▶ Dataset records:
___

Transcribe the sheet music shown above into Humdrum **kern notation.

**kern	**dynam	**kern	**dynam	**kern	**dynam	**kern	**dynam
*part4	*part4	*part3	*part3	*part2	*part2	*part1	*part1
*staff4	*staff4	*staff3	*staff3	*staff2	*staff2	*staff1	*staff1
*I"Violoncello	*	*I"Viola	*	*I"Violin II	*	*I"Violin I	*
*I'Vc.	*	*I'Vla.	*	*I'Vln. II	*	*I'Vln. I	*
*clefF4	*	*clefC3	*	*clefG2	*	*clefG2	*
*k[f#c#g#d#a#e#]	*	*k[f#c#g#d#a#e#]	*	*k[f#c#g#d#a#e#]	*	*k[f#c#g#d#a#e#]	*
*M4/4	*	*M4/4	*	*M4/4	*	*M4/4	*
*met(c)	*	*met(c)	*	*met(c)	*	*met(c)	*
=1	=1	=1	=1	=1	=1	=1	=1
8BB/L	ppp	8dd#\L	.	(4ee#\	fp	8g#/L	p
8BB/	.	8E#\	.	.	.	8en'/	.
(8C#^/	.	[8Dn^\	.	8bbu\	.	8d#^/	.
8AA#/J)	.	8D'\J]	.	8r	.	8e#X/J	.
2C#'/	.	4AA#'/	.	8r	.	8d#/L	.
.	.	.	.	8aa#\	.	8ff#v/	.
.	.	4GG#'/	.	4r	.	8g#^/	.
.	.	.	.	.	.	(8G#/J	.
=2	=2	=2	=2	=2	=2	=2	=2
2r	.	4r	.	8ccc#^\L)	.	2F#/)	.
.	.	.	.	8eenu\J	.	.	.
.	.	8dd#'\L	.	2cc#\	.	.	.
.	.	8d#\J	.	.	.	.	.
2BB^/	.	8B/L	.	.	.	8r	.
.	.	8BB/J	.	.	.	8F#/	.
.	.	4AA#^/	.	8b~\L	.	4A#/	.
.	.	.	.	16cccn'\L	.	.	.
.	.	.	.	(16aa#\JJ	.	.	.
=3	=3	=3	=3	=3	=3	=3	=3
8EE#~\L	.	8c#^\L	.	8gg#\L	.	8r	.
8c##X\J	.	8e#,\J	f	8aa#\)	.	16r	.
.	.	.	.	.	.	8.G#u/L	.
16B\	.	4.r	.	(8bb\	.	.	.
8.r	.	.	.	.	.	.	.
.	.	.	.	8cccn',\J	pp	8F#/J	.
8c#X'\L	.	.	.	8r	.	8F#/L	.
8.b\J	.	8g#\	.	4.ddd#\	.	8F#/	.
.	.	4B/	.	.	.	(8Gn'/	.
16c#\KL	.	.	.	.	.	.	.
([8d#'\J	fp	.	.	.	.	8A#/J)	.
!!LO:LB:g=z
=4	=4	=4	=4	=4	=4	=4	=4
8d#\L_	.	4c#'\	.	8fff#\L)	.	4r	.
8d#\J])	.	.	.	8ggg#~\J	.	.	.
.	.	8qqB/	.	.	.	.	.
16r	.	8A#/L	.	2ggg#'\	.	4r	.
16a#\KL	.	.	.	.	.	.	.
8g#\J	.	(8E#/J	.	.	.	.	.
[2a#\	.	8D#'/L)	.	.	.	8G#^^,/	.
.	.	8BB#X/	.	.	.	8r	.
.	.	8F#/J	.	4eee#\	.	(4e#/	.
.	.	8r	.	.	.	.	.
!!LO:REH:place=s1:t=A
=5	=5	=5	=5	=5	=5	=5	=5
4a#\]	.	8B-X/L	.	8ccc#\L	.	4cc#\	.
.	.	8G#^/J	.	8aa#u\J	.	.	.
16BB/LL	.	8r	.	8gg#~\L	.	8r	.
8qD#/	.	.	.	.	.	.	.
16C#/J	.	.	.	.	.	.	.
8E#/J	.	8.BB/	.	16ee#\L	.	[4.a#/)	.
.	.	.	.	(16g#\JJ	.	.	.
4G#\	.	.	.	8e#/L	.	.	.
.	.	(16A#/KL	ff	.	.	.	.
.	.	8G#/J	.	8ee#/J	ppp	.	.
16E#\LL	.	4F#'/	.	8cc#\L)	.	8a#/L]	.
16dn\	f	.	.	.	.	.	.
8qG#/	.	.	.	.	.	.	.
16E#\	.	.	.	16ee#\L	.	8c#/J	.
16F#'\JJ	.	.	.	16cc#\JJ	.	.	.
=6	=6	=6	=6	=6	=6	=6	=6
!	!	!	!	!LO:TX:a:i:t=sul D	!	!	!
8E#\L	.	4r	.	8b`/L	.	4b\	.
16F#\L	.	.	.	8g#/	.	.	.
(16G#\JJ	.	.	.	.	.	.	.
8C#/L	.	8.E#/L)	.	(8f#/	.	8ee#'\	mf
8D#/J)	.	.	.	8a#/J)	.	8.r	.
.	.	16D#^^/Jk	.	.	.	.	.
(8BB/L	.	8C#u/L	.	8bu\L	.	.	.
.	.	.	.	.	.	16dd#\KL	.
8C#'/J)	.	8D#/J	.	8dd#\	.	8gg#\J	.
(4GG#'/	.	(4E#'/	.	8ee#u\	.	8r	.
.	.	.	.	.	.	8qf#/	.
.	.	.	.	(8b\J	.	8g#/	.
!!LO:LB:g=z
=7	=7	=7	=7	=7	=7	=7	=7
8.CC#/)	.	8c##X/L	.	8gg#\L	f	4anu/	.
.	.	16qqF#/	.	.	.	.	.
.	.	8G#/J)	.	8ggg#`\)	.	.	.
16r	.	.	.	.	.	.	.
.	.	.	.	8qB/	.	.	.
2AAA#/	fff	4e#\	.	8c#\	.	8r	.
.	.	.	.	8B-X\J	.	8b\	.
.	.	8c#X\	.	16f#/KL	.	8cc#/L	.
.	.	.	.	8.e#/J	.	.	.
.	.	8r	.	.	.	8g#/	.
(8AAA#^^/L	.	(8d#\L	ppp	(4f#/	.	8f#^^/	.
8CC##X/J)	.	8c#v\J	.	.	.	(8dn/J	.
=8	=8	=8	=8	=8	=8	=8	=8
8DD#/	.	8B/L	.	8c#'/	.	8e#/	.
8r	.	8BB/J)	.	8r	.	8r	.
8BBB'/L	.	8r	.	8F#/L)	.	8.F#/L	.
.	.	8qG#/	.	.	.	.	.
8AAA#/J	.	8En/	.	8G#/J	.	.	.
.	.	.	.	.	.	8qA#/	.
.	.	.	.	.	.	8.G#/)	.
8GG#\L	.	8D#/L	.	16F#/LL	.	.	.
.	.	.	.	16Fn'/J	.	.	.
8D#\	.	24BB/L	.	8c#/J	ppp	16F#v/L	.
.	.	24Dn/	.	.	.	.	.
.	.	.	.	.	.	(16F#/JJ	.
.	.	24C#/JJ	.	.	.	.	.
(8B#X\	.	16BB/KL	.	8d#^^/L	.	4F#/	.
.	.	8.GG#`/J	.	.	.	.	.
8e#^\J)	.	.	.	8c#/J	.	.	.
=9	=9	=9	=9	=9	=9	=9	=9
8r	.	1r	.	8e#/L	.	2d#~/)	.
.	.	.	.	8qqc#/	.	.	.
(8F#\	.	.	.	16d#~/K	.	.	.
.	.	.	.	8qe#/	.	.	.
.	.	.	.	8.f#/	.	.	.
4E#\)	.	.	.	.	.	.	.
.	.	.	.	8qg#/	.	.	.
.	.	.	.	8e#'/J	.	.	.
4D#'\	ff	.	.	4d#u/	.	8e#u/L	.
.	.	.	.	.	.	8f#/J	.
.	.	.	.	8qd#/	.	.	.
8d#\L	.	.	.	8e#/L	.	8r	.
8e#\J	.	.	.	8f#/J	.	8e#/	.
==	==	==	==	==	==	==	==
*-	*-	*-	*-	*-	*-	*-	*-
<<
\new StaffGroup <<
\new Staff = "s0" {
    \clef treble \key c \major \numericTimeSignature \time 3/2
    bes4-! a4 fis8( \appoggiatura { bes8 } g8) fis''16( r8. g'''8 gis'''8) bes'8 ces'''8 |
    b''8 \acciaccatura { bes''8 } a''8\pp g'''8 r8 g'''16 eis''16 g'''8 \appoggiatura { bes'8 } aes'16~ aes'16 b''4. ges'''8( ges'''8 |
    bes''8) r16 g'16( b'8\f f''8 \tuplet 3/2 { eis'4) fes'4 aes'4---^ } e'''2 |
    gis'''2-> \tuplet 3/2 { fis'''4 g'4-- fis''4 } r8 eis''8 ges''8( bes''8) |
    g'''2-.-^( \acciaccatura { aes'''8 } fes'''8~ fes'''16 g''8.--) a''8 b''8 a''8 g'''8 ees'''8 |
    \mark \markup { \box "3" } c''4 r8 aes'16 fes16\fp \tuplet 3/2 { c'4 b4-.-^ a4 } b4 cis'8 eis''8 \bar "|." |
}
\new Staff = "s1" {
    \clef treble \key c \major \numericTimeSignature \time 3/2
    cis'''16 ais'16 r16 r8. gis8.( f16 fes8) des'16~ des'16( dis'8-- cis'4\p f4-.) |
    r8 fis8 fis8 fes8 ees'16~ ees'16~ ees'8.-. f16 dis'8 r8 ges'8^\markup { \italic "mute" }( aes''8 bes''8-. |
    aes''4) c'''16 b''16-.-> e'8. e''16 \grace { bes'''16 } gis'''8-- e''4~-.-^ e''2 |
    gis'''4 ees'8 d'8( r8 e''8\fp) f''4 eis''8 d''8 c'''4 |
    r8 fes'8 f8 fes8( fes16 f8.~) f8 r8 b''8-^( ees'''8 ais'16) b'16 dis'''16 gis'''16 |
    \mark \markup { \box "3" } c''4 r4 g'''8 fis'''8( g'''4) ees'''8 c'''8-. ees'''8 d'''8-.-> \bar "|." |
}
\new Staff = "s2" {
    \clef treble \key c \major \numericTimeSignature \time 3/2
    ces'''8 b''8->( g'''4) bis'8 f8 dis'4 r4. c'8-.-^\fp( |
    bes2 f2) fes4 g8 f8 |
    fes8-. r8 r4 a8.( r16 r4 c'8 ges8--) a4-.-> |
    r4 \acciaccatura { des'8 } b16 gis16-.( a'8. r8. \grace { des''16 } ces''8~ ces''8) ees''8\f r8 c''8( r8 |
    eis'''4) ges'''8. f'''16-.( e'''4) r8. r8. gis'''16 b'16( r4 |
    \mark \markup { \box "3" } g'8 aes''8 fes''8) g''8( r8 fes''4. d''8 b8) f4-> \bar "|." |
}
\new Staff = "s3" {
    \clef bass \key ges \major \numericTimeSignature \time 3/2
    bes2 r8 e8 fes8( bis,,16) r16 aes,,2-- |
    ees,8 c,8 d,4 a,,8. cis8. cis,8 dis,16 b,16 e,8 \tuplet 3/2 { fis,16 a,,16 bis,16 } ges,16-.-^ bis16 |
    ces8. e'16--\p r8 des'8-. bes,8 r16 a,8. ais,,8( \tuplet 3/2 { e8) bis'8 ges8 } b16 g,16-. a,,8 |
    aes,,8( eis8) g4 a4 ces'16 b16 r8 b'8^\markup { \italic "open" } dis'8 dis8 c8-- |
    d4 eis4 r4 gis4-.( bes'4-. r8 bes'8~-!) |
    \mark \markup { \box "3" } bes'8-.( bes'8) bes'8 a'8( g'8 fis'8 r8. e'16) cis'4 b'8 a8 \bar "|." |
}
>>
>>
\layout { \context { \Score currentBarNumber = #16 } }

___

▶ Set task: State how many lines of the records contain the string "tuplet", and give only that number.

▶ Correct answer: 5